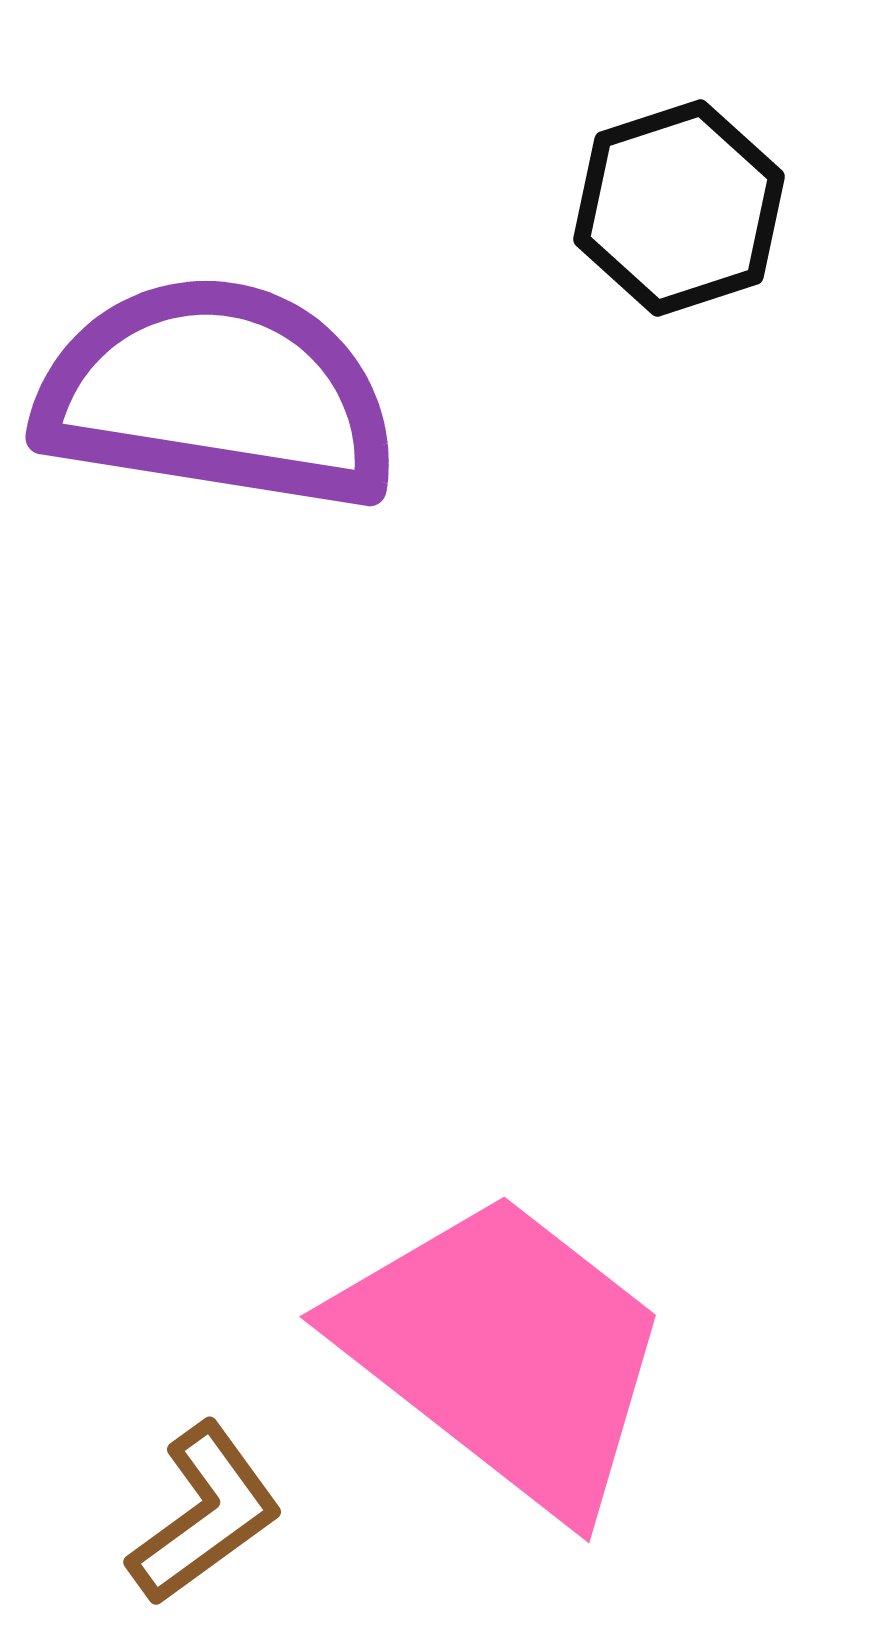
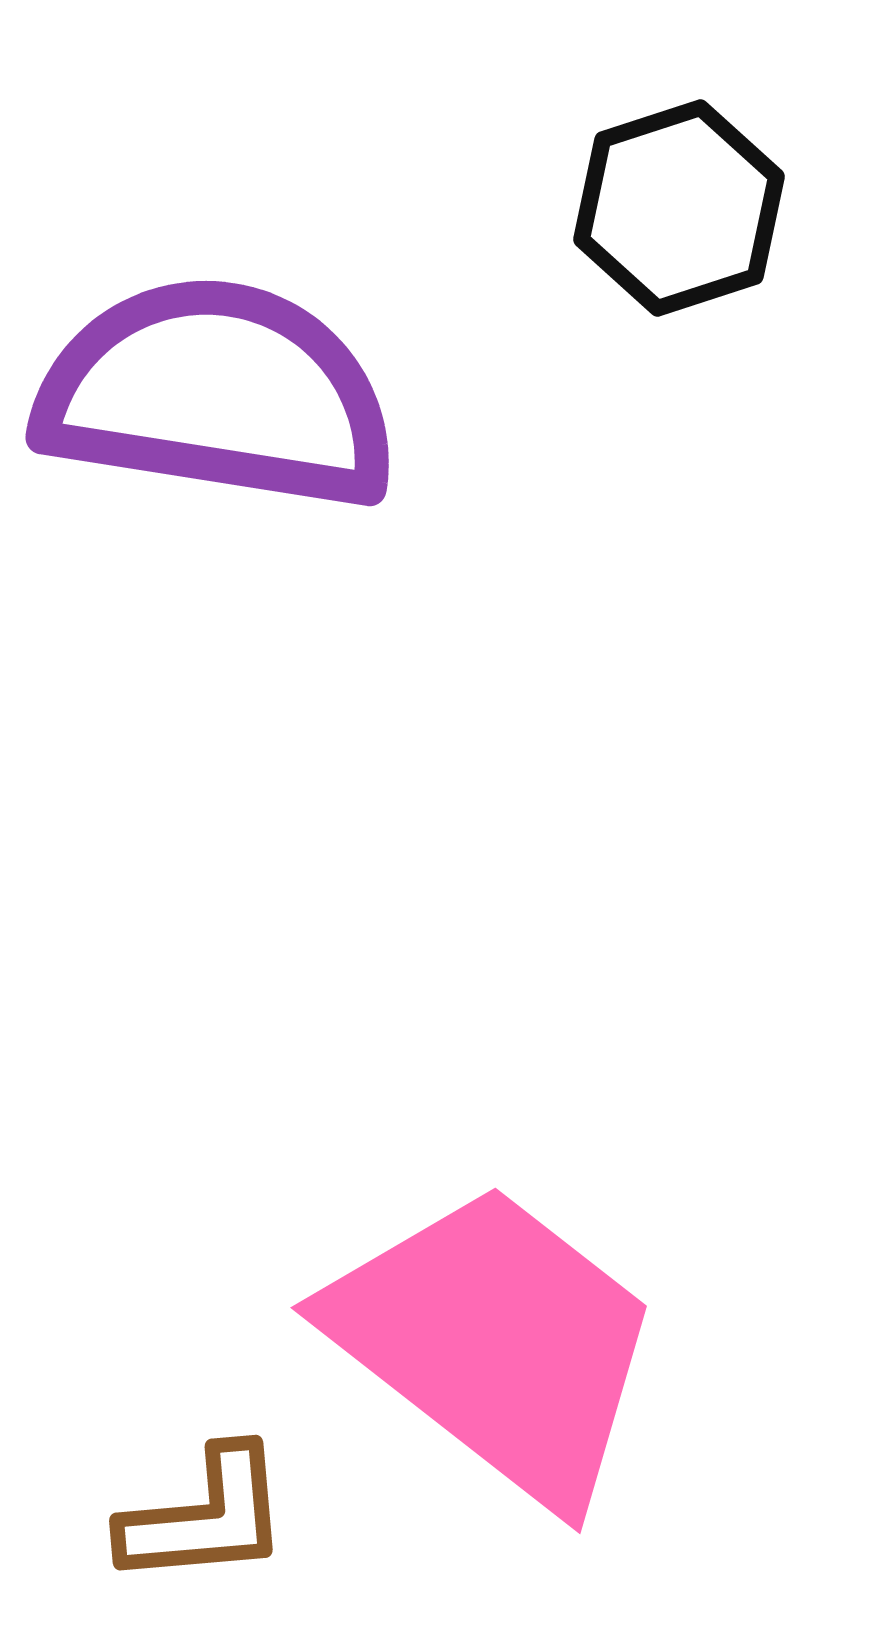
pink trapezoid: moved 9 px left, 9 px up
brown L-shape: moved 3 px down; rotated 31 degrees clockwise
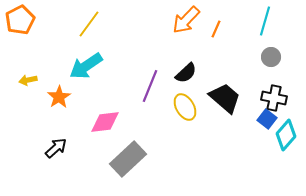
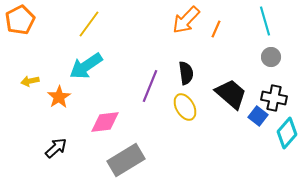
cyan line: rotated 32 degrees counterclockwise
black semicircle: rotated 55 degrees counterclockwise
yellow arrow: moved 2 px right, 1 px down
black trapezoid: moved 6 px right, 4 px up
blue square: moved 9 px left, 3 px up
cyan diamond: moved 1 px right, 2 px up
gray rectangle: moved 2 px left, 1 px down; rotated 12 degrees clockwise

TASK OBJECTIVE:
All of the data is to be reproduced exactly, with the pictures left out.

SOLUTION BELOW:
pink trapezoid: moved 9 px left, 9 px up
brown L-shape: moved 3 px down; rotated 31 degrees clockwise
cyan line: rotated 32 degrees counterclockwise
black semicircle: rotated 55 degrees counterclockwise
yellow arrow: moved 2 px right, 1 px down
black trapezoid: moved 6 px right, 4 px up
blue square: moved 9 px left, 3 px up
cyan diamond: moved 1 px right, 2 px up
gray rectangle: moved 2 px left, 1 px down; rotated 12 degrees clockwise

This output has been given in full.